*** Record set ***

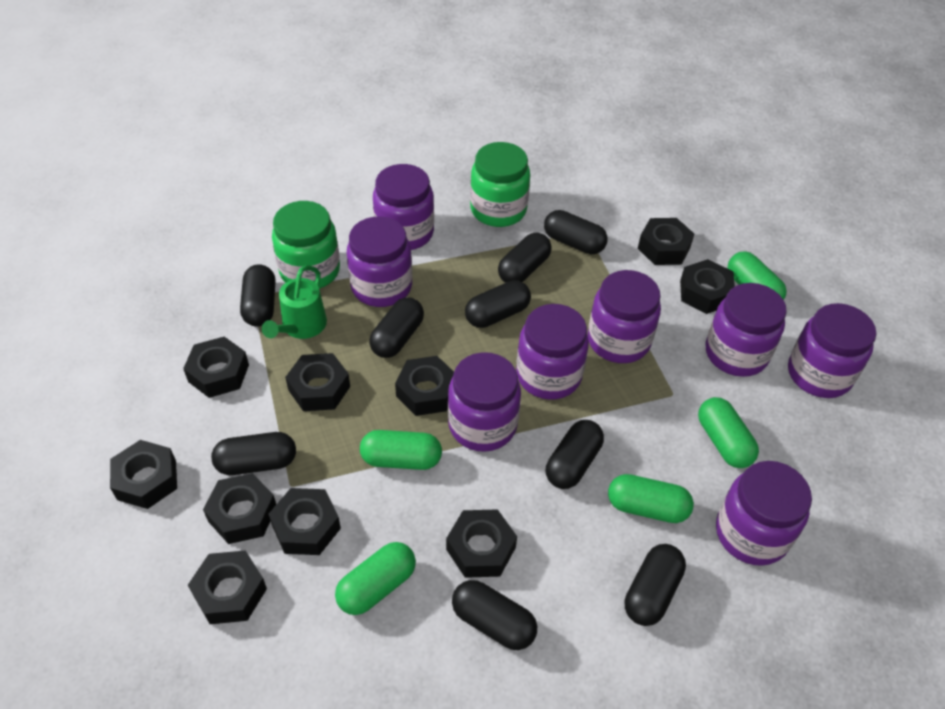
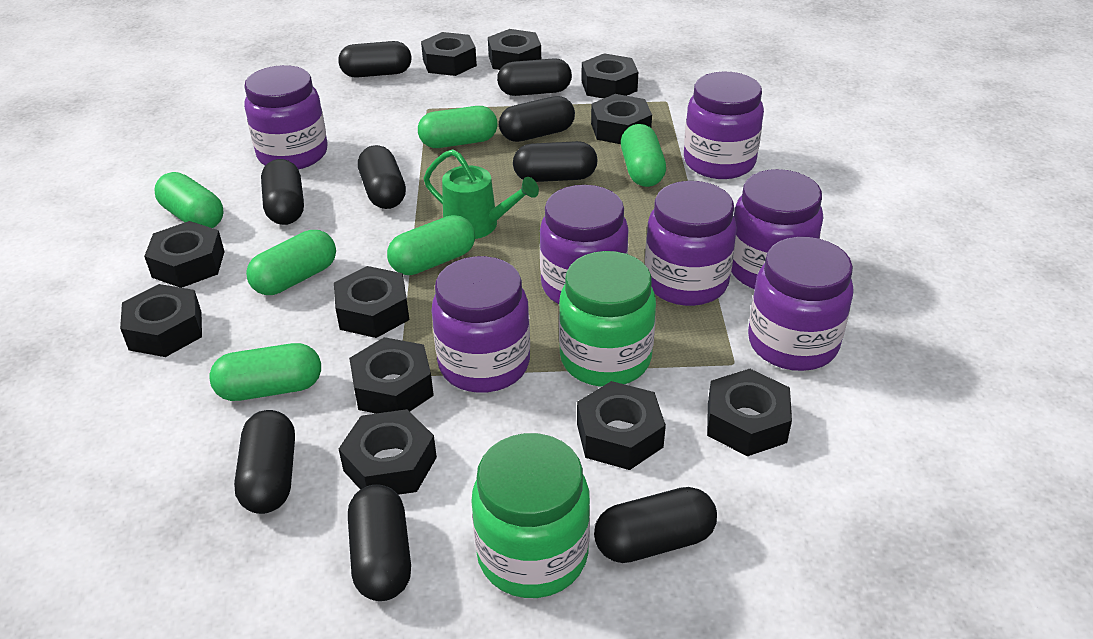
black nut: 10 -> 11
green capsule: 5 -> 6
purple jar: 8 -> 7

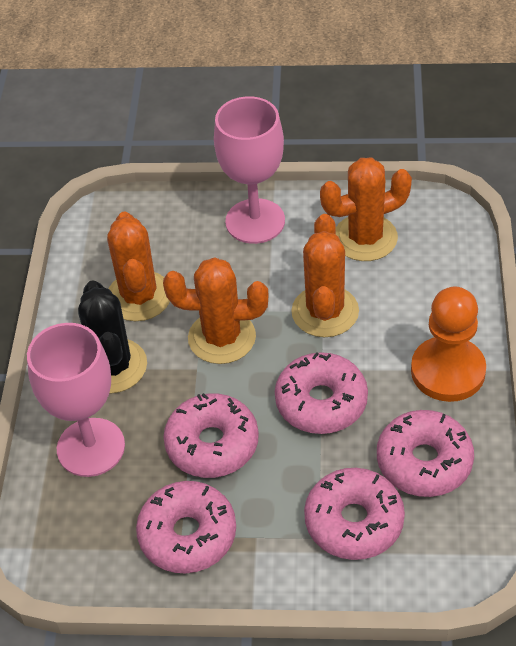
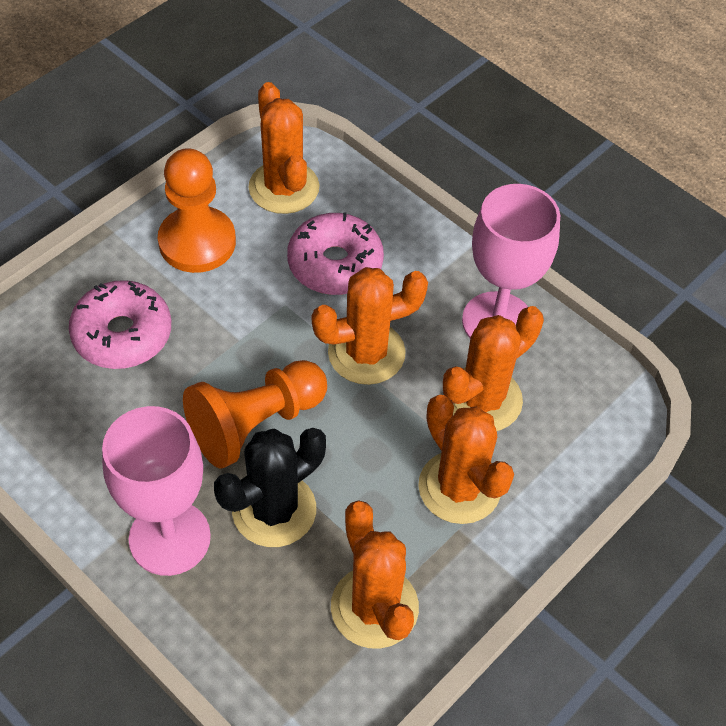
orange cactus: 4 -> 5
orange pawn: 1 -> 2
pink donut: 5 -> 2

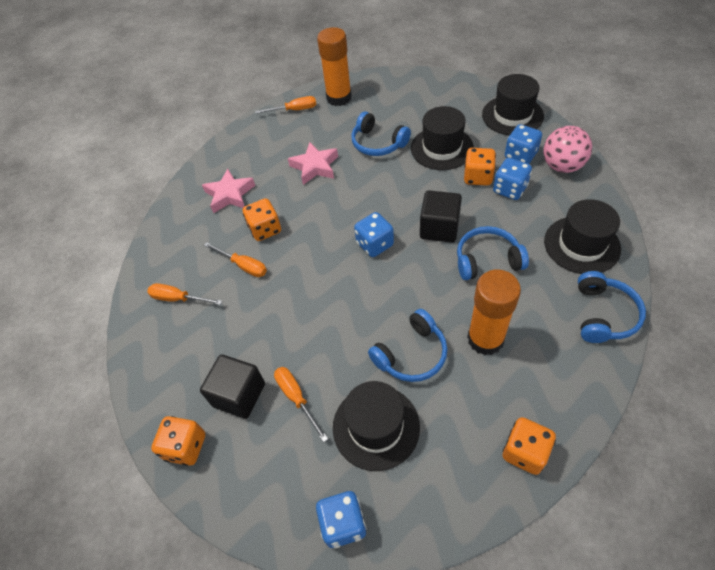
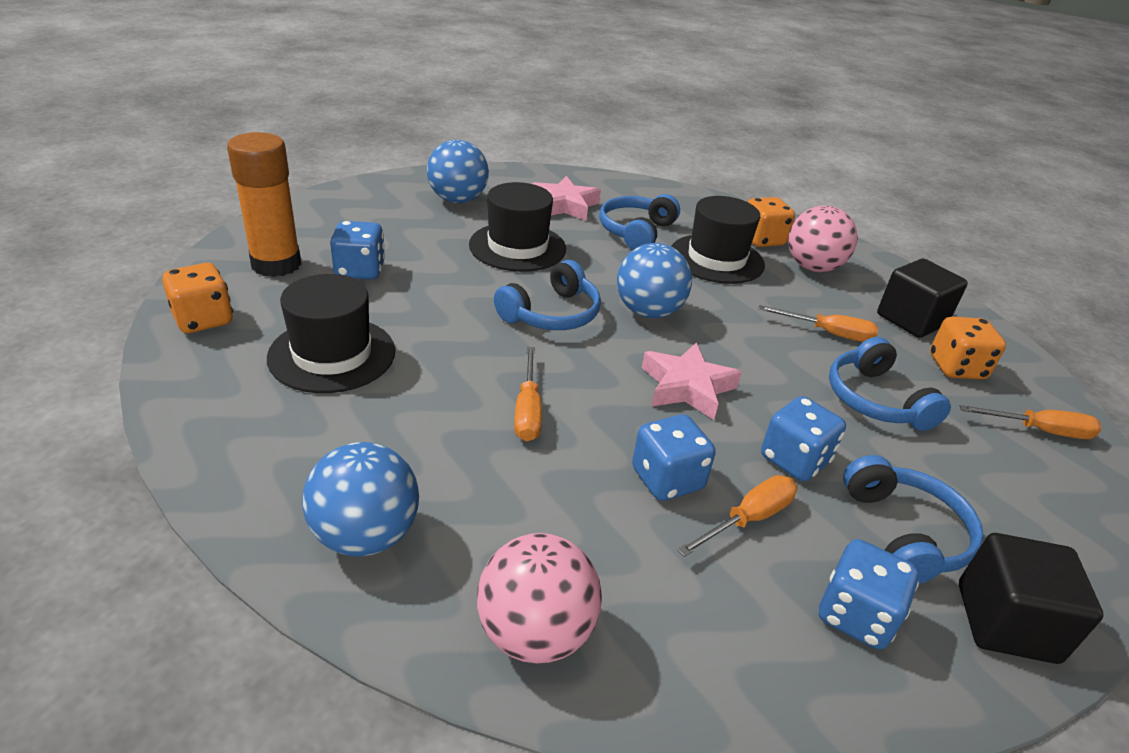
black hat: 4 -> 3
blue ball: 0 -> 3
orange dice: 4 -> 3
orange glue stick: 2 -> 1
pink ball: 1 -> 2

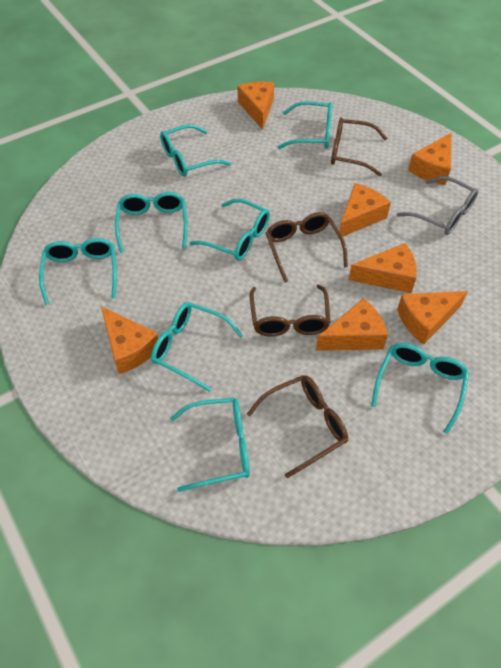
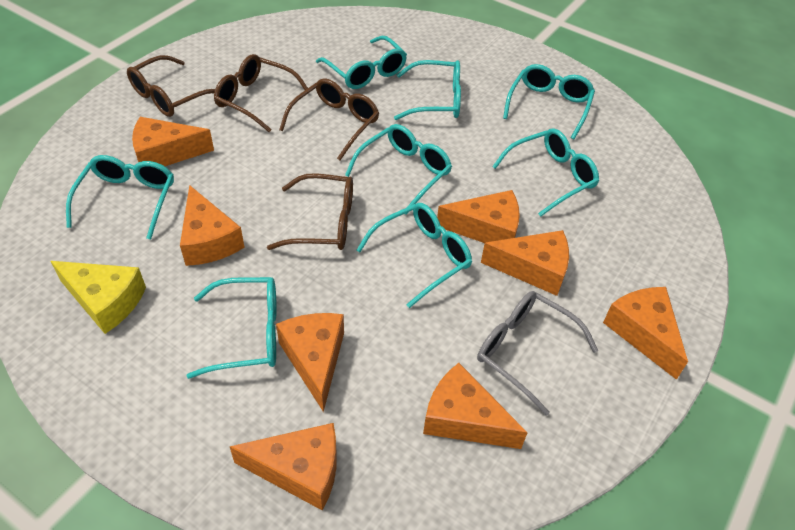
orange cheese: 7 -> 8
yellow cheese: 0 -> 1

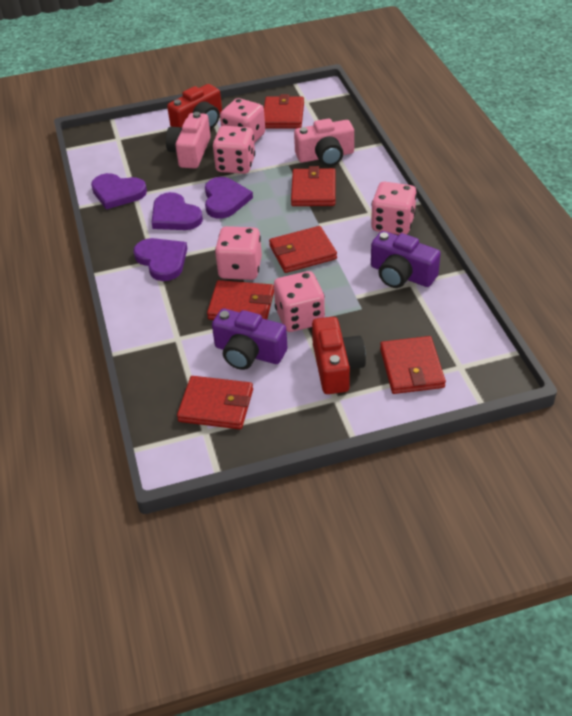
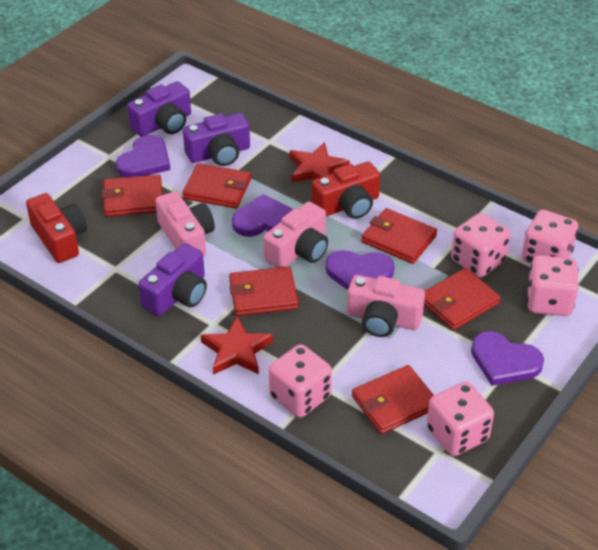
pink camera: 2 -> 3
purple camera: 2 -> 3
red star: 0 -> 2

*** End of Record set ***

## Description of the task
Nothing may be altered when you restate the records, but every picture must be dropped.

## Solution to this problem
black nut: 10 -> 11
green capsule: 5 -> 6
purple jar: 8 -> 7

orange cactus: 4 -> 5
orange pawn: 1 -> 2
pink donut: 5 -> 2

black hat: 4 -> 3
blue ball: 0 -> 3
orange dice: 4 -> 3
orange glue stick: 2 -> 1
pink ball: 1 -> 2

orange cheese: 7 -> 8
yellow cheese: 0 -> 1

pink camera: 2 -> 3
purple camera: 2 -> 3
red star: 0 -> 2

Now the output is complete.